>> start PROVIDED MATERIAL

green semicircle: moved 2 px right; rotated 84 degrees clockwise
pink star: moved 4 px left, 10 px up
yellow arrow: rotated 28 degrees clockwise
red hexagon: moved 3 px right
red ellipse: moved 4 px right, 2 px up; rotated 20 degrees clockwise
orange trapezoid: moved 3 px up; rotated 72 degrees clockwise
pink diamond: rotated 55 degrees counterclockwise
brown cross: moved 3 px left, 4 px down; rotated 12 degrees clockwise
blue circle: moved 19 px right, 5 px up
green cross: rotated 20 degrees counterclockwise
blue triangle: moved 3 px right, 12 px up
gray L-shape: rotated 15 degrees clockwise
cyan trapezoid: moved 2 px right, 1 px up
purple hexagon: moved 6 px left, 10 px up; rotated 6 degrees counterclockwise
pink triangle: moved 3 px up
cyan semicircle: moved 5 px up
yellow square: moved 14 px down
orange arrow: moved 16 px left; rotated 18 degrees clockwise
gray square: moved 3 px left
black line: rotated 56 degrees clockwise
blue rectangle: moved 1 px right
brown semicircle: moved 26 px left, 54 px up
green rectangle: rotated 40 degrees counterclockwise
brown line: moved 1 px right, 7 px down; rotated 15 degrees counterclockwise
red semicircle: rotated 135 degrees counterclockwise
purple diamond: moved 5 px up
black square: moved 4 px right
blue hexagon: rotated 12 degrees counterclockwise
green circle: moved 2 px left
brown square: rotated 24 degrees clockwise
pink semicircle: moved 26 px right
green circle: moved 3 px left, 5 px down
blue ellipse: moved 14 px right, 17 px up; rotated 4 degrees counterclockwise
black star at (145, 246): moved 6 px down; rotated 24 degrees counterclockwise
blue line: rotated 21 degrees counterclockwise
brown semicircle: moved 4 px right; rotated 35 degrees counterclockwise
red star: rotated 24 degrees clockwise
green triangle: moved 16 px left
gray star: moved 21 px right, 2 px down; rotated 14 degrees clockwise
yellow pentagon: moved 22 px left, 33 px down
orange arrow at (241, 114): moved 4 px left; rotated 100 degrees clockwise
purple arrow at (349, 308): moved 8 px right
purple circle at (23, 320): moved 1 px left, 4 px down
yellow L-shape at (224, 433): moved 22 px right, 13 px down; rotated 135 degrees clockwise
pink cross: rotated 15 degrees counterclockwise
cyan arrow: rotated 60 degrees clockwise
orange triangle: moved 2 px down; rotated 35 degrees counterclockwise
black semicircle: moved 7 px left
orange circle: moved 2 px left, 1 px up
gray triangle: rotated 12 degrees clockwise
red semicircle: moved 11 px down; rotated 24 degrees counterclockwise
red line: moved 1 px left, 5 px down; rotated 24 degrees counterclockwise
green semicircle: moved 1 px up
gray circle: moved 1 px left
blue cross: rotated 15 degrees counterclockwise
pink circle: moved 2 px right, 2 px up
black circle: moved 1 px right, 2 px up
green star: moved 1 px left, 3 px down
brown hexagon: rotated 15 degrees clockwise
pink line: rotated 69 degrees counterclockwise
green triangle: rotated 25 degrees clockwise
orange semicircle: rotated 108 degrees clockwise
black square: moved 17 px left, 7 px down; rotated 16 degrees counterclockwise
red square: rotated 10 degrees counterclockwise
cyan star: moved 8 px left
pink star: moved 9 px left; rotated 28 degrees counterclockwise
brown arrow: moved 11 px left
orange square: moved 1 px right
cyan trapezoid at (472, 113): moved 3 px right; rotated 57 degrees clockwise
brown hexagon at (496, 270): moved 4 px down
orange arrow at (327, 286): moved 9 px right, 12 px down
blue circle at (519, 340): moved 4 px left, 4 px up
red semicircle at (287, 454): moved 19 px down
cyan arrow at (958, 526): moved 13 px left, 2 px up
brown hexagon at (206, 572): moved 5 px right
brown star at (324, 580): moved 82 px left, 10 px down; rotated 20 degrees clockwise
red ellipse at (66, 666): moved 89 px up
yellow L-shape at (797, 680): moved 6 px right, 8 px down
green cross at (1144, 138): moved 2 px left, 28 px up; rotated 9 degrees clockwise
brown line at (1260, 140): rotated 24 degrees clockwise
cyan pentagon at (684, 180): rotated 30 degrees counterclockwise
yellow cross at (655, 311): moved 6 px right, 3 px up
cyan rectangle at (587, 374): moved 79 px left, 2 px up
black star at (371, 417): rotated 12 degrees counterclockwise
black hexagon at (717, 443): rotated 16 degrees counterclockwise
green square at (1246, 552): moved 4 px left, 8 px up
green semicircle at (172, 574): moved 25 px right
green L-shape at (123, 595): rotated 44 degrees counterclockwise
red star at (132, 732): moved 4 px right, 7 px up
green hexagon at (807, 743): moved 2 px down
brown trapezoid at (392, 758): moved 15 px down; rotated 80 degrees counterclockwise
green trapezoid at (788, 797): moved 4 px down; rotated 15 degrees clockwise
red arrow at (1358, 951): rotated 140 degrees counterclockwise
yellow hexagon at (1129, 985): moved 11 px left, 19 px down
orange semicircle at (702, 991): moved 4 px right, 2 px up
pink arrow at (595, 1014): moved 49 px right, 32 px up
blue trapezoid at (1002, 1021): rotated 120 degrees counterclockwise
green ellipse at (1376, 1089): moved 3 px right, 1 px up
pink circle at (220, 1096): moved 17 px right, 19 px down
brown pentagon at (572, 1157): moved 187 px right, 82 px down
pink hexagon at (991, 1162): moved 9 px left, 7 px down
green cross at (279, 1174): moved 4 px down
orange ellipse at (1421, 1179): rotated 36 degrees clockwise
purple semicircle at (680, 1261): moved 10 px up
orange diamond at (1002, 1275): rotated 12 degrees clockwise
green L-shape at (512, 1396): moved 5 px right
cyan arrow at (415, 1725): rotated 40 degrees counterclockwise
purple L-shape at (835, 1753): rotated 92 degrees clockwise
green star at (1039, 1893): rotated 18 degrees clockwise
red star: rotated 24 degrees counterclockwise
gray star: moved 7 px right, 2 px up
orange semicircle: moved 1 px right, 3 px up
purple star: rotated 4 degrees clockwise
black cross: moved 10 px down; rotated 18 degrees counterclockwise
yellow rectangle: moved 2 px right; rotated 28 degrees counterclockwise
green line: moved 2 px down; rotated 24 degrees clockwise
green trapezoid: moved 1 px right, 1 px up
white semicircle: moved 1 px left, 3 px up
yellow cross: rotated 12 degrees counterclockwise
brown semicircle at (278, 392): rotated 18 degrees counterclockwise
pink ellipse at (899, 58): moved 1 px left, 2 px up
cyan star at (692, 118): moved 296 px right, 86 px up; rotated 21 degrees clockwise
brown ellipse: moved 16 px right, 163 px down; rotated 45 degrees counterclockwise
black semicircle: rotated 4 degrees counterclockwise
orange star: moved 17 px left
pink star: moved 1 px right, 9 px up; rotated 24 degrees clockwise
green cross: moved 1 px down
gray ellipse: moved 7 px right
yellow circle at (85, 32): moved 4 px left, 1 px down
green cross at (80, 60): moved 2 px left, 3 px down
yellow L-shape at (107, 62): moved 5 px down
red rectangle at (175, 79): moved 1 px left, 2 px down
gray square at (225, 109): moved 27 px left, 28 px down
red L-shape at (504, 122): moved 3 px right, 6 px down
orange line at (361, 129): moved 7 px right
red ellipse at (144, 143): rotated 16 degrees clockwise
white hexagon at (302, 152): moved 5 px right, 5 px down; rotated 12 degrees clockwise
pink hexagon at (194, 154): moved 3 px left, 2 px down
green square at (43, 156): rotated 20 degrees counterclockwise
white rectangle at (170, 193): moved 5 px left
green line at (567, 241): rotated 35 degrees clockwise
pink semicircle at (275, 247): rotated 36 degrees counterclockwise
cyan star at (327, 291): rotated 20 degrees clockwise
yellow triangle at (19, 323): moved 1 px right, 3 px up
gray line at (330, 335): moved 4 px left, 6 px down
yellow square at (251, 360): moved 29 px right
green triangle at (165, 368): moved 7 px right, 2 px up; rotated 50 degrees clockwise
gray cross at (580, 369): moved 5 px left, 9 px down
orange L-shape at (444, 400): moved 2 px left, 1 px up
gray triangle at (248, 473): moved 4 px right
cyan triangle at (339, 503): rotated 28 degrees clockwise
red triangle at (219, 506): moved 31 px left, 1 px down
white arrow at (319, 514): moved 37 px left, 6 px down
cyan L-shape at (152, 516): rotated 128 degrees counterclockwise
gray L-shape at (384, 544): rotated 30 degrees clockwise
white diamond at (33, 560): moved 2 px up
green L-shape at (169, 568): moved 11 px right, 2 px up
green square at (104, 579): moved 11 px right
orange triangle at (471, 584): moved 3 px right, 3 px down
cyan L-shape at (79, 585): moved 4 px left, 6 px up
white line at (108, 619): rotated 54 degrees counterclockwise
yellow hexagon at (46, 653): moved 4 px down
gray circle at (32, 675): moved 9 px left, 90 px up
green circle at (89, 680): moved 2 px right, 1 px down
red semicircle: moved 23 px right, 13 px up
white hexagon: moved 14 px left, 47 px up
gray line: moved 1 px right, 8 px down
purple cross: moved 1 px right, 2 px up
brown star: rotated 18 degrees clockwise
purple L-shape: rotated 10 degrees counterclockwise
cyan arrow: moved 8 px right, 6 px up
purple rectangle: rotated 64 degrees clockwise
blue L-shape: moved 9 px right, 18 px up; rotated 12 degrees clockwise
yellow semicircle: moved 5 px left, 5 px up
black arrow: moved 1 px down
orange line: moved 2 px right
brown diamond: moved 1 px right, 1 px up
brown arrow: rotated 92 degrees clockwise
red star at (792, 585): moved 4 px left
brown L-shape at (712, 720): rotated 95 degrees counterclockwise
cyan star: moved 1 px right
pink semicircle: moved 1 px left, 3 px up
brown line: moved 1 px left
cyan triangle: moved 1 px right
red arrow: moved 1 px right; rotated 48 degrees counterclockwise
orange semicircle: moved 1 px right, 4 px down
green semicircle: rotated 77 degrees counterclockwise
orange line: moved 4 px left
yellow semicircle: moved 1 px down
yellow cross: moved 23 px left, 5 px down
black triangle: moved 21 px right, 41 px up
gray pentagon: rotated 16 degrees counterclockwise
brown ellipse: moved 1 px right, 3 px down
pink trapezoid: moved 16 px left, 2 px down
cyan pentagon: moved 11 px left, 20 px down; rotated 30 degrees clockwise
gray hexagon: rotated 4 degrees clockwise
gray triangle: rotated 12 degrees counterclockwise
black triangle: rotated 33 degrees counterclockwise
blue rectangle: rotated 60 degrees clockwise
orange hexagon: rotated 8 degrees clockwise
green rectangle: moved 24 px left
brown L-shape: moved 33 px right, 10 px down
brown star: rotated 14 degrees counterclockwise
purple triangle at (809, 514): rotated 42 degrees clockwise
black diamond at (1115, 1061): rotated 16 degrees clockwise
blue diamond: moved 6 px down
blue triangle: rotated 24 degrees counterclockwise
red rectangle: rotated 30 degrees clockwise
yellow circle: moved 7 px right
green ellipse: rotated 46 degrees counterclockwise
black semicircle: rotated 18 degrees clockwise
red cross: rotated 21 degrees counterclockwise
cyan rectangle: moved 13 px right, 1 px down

>> end PROVIDED MATERIAL

**WORK INSTRUCTIONS**: Express the lines of the data above as a numbered list, starting with the first line and continuing through the line containing "red ellipse: moved", with any blank lines omitted.

**EXERCISE RESPONSE**:
1. green semicircle: moved 2 px right; rotated 84 degrees clockwise
2. pink star: moved 4 px left, 10 px up
3. yellow arrow: rotated 28 degrees clockwise
4. red hexagon: moved 3 px right
5. red ellipse: moved 4 px right, 2 px up; rotated 20 degrees clockwise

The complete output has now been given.